WHAT IS NEEDED
Repeat the lines below exactly as written, please, from the line with "black ruler: 1 -> 2" to the line with "yellow ruler: 3 -> 2", both lines included, and no others.

= = = = =

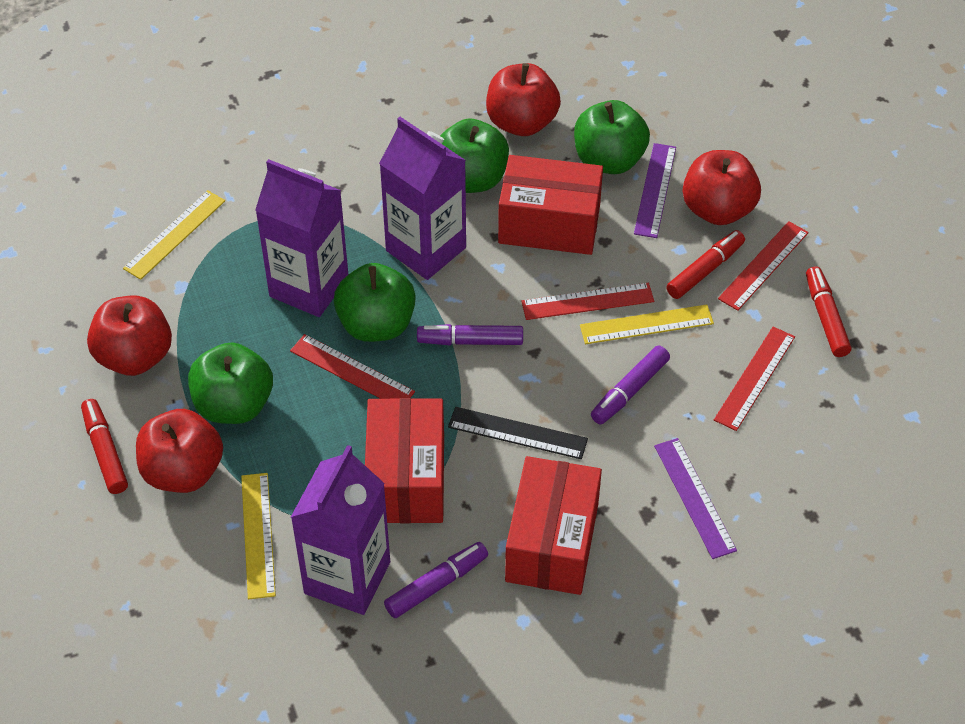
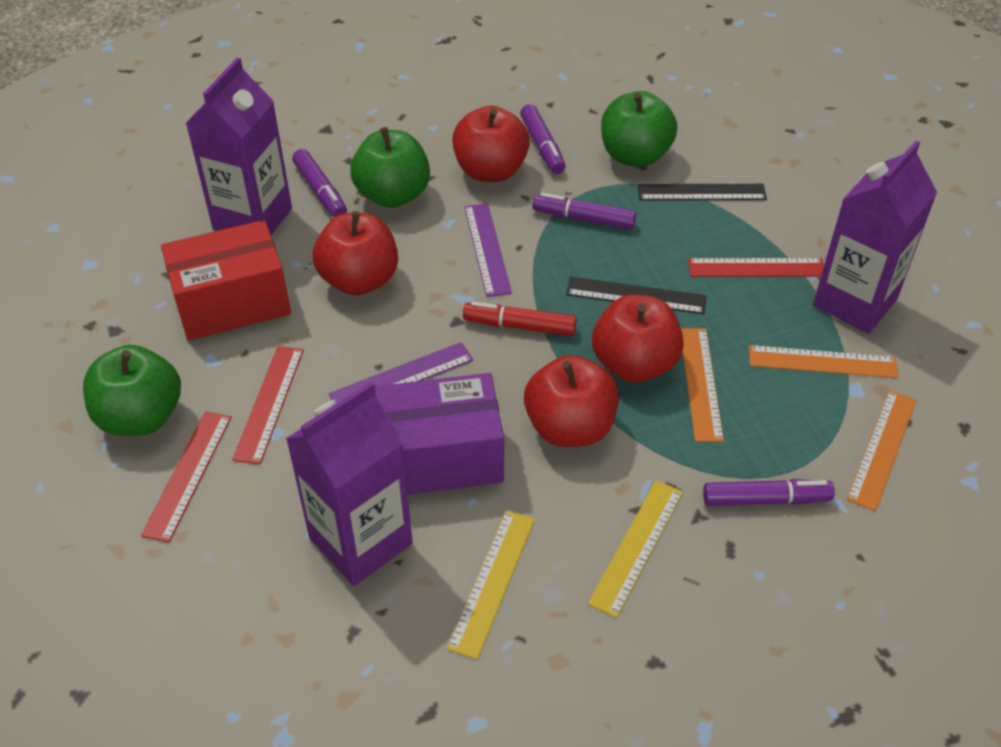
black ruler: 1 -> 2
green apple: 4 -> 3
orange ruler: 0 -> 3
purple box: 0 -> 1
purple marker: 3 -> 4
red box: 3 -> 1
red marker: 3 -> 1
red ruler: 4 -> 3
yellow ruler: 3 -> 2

= = = = =

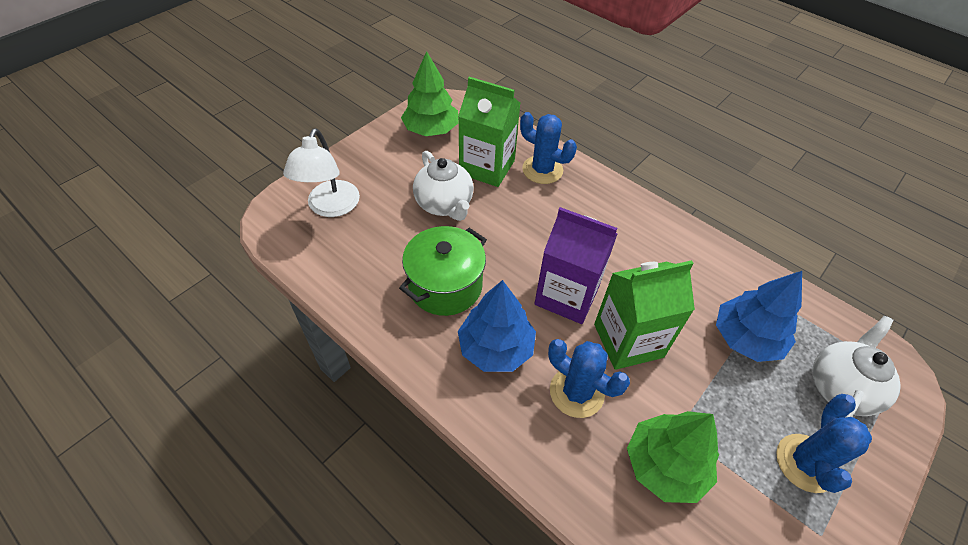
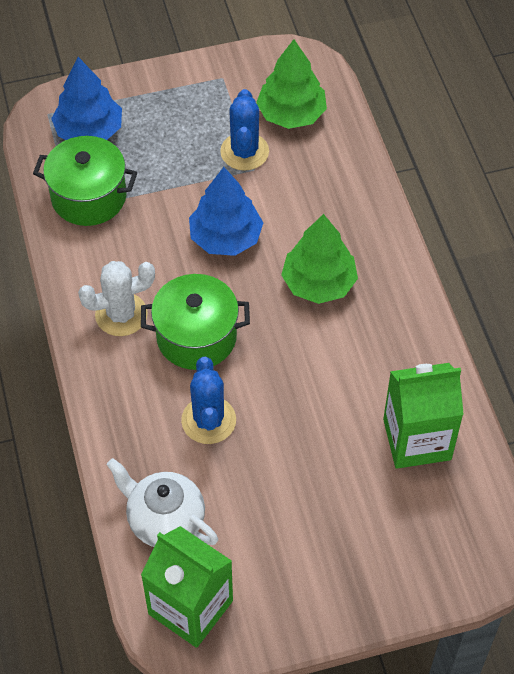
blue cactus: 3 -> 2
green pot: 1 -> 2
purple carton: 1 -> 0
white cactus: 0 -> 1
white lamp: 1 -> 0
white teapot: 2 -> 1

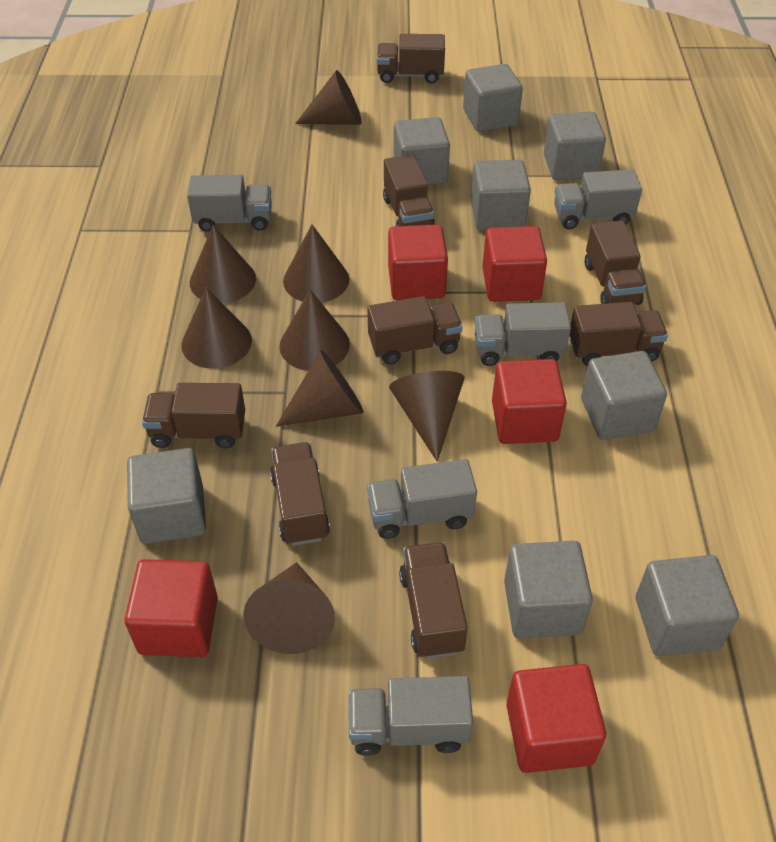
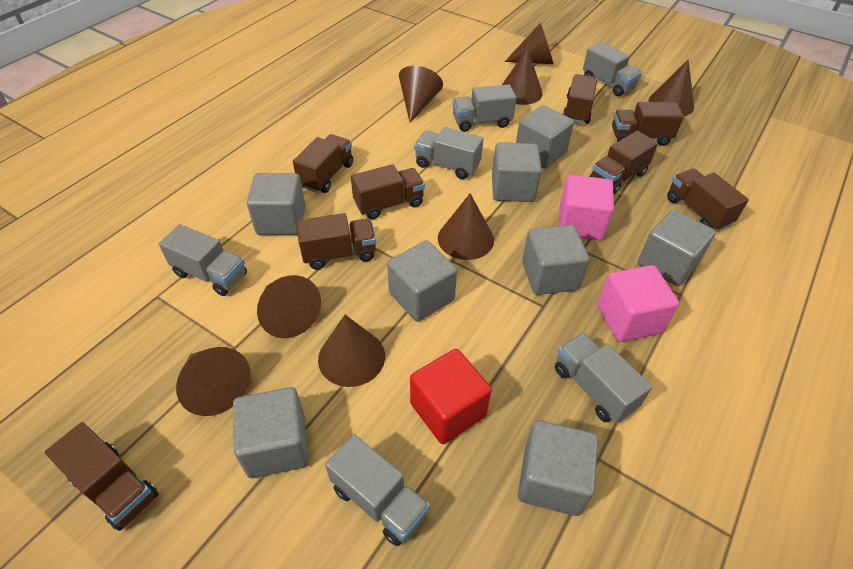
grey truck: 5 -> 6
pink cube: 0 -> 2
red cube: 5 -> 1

= = = = =

SOLUTION TO THE PROBLEM
black ruler: 1 -> 2
green apple: 4 -> 3
orange ruler: 0 -> 3
purple box: 0 -> 1
purple marker: 3 -> 4
red box: 3 -> 1
red marker: 3 -> 1
red ruler: 4 -> 3
yellow ruler: 3 -> 2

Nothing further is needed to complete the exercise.